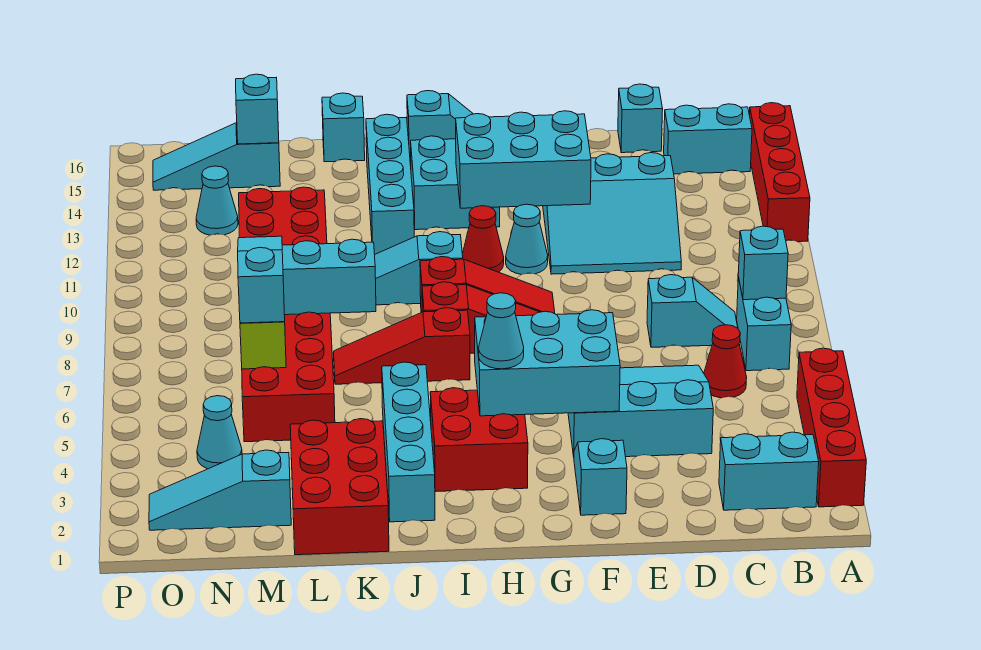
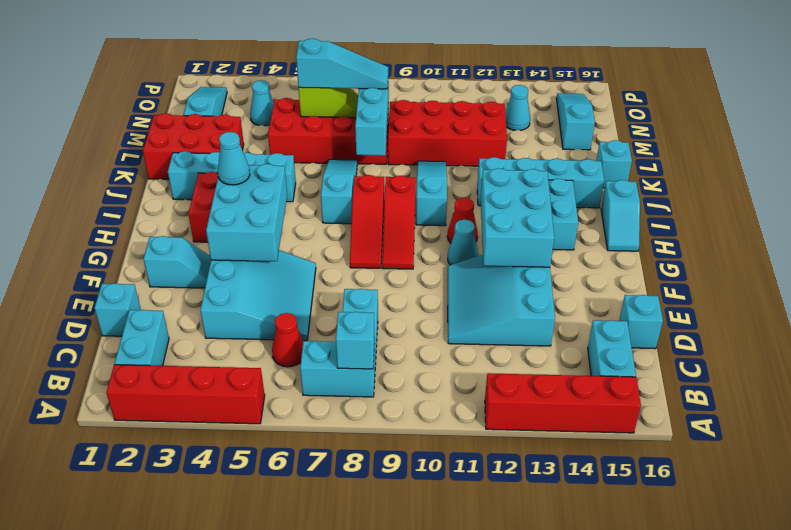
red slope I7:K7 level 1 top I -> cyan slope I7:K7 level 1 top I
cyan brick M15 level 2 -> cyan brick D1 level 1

...

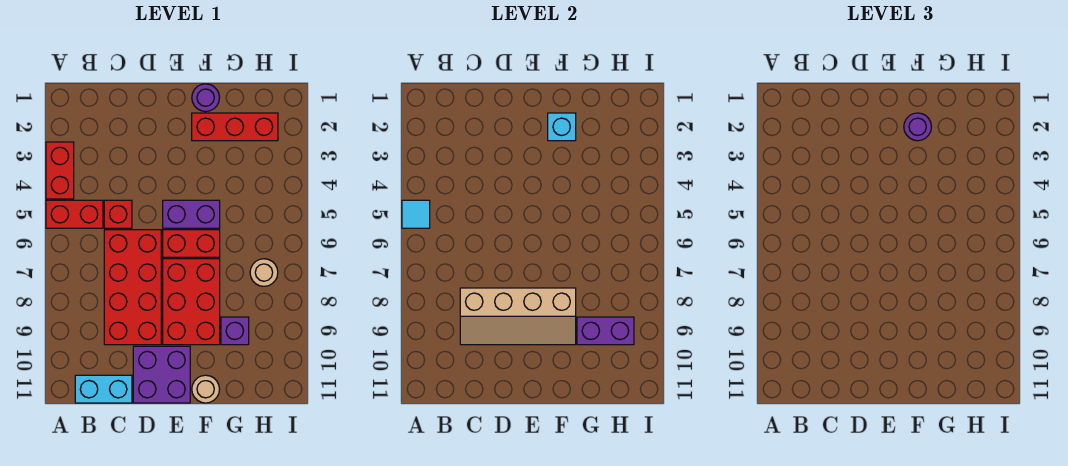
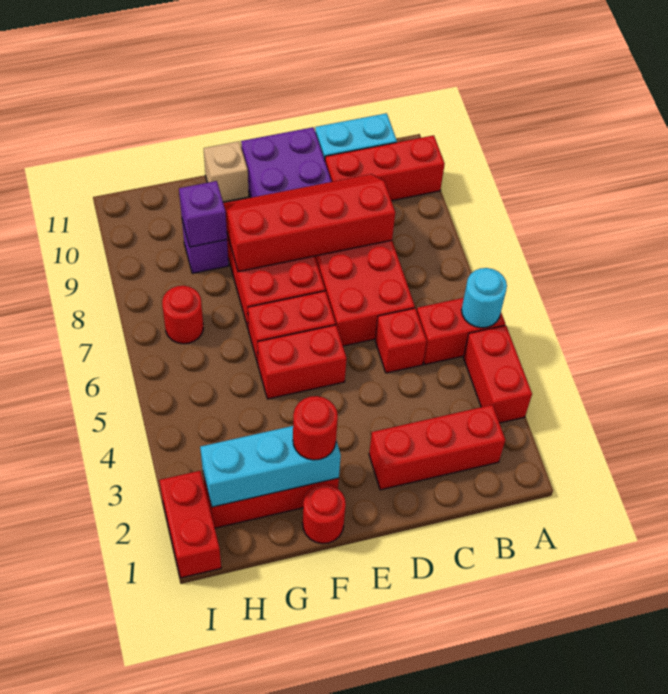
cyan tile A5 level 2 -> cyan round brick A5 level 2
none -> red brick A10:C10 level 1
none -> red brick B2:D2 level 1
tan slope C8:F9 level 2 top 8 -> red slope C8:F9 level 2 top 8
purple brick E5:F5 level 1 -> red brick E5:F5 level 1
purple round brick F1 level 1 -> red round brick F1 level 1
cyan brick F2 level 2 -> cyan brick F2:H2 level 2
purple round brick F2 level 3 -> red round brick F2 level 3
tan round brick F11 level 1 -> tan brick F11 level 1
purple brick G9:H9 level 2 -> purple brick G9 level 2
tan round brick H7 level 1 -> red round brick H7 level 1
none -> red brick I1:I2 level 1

> HOW TO COMPLETE THIS TASK: Read through the data and copy every line where "cyan" shows up.

> RESPONSE TO THIS TASK:
red slope I7:K7 level 1 top I -> cyan slope I7:K7 level 1 top I
cyan brick M15 level 2 -> cyan brick D1 level 1
cyan tile A5 level 2 -> cyan round brick A5 level 2
cyan brick F2 level 2 -> cyan brick F2:H2 level 2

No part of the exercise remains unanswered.